[Opening SOURCE DATA section]

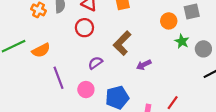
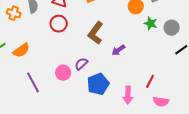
purple semicircle: (95, 63) -> (81, 64), moved
purple line: (59, 78) -> (33, 82), moved
pink circle: (86, 90) -> (63, 73), moved

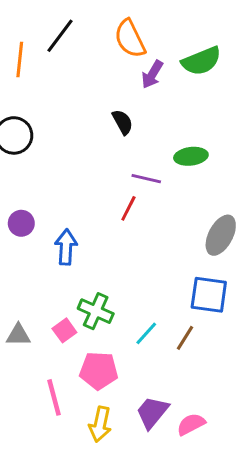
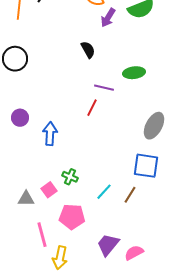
green cross: (96, 311) -> (70, 177), size x0.7
gray triangle: (18, 335) -> (26, 199), moved
yellow arrow: (100, 424) -> (60, 258), moved

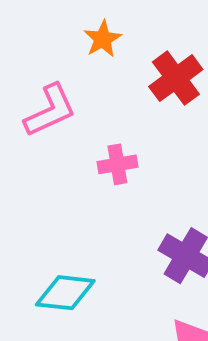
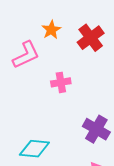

[Closing SOURCE DATA section]

## EXERCISE DIRECTIONS
The pictures are to be omitted, and the rest of the listing is to be transcribed exactly.

## RESPONSE TO THE TASK
purple semicircle: (95, 63) -> (81, 64), moved
purple line: (59, 78) -> (33, 82), moved
pink circle: (86, 90) -> (63, 73), moved

green cross: (96, 311) -> (70, 177), size x0.7
gray triangle: (18, 335) -> (26, 199), moved
yellow arrow: (100, 424) -> (60, 258), moved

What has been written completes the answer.